Whenever a line in the listing contains "none", copy that line.

Given information:
*** Block opens ***

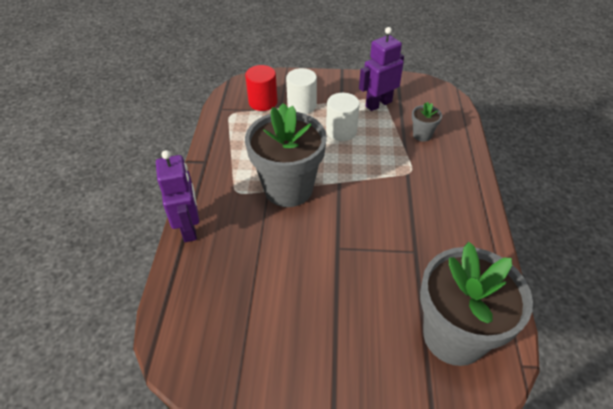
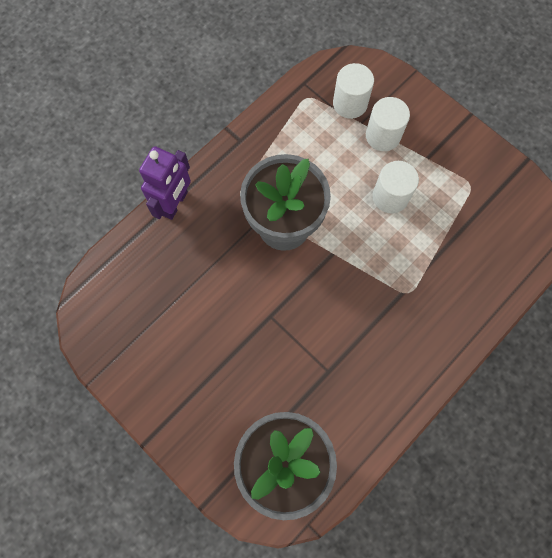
camera: 40 degrees right, 25 degrees up
(263, 102) = (350, 103): red cylinder -> white cylinder
(378, 104) = (460, 190): purple robot -> none
(422, 135) = (463, 261): grey flower pot -> none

*** Block closes ***

Response to the exercise:
(378, 104) = (460, 190): purple robot -> none
(422, 135) = (463, 261): grey flower pot -> none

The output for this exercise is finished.